Can you rewrite everything from the line containing "Which object lies nearer to the anchor point white matte" down to the line containing "Based on their spatial positions, is white matte", with "chest of drawers" replaced by "dresser" and all else unchanged?

-- START OF Listing --

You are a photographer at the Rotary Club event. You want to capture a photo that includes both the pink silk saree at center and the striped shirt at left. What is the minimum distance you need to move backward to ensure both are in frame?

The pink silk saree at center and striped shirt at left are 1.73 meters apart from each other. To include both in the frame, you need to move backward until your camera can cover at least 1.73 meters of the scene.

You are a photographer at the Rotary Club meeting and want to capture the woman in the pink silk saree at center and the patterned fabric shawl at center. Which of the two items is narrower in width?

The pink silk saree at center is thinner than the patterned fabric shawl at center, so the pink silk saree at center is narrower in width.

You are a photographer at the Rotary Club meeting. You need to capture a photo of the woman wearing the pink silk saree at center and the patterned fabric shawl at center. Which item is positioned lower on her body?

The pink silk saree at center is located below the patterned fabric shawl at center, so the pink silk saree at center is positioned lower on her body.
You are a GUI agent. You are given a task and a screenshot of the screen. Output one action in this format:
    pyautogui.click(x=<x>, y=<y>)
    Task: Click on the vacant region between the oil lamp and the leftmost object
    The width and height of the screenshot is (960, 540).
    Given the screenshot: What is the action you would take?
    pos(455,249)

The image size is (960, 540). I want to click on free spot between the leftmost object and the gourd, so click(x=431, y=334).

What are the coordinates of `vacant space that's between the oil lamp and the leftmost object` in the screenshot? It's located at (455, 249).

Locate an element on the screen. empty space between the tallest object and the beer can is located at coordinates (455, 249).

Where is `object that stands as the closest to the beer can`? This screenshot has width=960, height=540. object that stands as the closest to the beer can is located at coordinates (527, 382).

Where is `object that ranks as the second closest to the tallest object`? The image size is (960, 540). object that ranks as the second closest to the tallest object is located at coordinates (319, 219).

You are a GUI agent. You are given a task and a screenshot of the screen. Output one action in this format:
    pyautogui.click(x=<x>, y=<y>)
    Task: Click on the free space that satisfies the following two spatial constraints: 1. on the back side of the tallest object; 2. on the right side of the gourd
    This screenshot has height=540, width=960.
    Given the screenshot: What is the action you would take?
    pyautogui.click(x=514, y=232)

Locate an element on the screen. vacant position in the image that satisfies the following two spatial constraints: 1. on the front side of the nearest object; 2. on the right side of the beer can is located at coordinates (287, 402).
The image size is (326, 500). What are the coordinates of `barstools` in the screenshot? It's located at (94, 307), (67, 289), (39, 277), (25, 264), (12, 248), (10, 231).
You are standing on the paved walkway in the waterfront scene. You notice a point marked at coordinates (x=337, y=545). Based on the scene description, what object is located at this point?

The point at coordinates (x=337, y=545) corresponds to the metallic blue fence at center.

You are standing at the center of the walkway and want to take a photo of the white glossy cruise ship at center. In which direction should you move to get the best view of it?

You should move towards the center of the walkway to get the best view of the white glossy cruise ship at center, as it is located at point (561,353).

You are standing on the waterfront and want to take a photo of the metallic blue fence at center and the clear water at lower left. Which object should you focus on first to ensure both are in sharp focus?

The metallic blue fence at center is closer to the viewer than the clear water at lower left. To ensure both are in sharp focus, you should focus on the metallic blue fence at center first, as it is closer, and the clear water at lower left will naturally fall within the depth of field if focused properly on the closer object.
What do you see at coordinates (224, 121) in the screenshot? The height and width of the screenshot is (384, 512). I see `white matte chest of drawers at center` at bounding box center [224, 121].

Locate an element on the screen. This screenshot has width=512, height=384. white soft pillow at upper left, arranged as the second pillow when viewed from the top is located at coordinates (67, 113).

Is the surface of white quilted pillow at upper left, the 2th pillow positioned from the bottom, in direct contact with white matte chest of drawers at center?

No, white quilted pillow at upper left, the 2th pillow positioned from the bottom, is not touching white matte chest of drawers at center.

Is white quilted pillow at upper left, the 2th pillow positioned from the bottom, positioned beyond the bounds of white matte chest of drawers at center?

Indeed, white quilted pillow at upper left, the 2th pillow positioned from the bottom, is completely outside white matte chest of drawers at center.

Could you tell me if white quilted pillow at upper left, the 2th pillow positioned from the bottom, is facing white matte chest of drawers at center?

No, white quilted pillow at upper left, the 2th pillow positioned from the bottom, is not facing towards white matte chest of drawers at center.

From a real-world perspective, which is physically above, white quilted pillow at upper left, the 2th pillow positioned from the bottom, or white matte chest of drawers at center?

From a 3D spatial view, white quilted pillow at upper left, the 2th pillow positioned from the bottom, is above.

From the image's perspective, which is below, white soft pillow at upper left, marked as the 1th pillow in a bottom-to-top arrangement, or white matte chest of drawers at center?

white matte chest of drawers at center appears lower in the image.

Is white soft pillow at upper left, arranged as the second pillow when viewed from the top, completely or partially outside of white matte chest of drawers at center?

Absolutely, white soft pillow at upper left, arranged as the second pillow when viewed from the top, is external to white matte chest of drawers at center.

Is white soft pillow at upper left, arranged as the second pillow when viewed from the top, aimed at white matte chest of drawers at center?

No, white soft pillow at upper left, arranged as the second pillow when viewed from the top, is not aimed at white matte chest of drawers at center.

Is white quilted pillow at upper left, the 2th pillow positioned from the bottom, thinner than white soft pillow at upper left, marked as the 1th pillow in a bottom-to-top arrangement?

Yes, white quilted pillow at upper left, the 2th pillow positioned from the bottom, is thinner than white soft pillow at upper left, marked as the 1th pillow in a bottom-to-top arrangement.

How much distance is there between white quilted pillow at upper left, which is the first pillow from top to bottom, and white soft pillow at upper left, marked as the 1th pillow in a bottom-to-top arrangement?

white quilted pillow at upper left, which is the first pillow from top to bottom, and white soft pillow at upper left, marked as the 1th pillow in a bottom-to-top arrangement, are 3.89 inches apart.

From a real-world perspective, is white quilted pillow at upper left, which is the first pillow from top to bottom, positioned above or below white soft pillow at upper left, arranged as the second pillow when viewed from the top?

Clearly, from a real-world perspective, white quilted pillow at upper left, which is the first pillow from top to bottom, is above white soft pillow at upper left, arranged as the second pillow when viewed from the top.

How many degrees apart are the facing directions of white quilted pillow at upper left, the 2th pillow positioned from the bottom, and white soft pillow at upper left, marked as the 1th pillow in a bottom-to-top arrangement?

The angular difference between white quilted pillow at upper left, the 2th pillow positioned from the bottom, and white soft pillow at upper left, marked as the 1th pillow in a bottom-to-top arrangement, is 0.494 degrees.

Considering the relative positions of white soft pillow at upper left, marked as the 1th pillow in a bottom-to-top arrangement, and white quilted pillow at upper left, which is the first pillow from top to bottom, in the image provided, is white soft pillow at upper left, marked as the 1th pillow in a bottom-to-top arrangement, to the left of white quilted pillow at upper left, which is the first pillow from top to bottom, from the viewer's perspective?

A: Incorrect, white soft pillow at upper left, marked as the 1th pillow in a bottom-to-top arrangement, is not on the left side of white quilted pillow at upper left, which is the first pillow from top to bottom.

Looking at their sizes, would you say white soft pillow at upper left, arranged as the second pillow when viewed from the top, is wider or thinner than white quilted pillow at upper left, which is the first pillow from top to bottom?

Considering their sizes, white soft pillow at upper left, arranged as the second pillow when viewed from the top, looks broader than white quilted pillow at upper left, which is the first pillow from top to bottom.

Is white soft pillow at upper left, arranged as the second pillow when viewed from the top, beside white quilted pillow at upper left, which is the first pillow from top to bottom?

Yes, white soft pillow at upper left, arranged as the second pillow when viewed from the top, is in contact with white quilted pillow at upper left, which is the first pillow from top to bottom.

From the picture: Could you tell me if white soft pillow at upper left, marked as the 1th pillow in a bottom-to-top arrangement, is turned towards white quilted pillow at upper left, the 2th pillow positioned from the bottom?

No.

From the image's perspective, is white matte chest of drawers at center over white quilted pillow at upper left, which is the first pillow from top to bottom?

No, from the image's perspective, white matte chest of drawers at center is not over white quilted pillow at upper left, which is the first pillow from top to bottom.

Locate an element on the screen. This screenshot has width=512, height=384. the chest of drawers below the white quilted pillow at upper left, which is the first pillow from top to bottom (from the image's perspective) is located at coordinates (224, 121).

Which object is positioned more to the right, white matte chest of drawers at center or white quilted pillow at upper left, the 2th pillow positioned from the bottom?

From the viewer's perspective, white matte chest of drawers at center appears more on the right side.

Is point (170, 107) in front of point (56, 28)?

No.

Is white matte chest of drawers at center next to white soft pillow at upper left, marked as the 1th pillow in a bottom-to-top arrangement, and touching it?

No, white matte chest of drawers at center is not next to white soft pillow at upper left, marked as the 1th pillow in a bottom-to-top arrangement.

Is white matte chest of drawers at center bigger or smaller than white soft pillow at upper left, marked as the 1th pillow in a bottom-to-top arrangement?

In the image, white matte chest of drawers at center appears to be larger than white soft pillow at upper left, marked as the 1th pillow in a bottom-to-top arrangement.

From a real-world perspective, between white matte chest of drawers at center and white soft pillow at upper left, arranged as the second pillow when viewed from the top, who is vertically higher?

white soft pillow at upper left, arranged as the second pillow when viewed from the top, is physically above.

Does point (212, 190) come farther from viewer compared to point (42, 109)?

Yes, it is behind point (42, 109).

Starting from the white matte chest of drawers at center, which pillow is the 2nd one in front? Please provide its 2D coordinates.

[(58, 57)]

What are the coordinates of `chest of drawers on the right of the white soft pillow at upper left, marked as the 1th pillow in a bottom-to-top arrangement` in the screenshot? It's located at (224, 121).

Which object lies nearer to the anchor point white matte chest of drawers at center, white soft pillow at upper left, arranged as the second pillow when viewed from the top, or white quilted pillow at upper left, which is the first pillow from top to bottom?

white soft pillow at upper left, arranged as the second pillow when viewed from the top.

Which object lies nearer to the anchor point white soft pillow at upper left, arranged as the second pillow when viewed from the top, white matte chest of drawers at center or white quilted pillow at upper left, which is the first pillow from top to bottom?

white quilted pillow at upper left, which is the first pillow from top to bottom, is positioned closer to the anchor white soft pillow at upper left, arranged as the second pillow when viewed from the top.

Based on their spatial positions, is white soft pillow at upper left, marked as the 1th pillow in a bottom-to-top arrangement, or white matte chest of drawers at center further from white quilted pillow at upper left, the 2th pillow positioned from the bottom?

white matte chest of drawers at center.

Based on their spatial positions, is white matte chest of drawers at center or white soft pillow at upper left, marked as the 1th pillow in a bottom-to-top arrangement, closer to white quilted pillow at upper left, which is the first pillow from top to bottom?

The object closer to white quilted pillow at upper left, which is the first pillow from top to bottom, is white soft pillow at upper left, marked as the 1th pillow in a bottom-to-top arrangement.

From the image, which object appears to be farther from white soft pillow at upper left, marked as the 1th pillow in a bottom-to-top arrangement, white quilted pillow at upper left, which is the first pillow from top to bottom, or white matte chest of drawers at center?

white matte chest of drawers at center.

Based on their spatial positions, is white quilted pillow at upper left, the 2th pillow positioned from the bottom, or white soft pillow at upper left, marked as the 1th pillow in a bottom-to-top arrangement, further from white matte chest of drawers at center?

-- END OF Listing --

• **Written reply**
Which object lies nearer to the anchor point white matte dresser at center, white soft pillow at upper left, arranged as the second pillow when viewed from the top, or white quilted pillow at upper left, which is the first pillow from top to bottom?

white soft pillow at upper left, arranged as the second pillow when viewed from the top.

Which object lies nearer to the anchor point white soft pillow at upper left, arranged as the second pillow when viewed from the top, white matte dresser at center or white quilted pillow at upper left, which is the first pillow from top to bottom?

white quilted pillow at upper left, which is the first pillow from top to bottom, is positioned closer to the anchor white soft pillow at upper left, arranged as the second pillow when viewed from the top.

Based on their spatial positions, is white soft pillow at upper left, marked as the 1th pillow in a bottom-to-top arrangement, or white matte dresser at center further from white quilted pillow at upper left, the 2th pillow positioned from the bottom?

white matte dresser at center.

Based on their spatial positions, is white matte dresser at center or white soft pillow at upper left, marked as the 1th pillow in a bottom-to-top arrangement, closer to white quilted pillow at upper left, which is the first pillow from top to bottom?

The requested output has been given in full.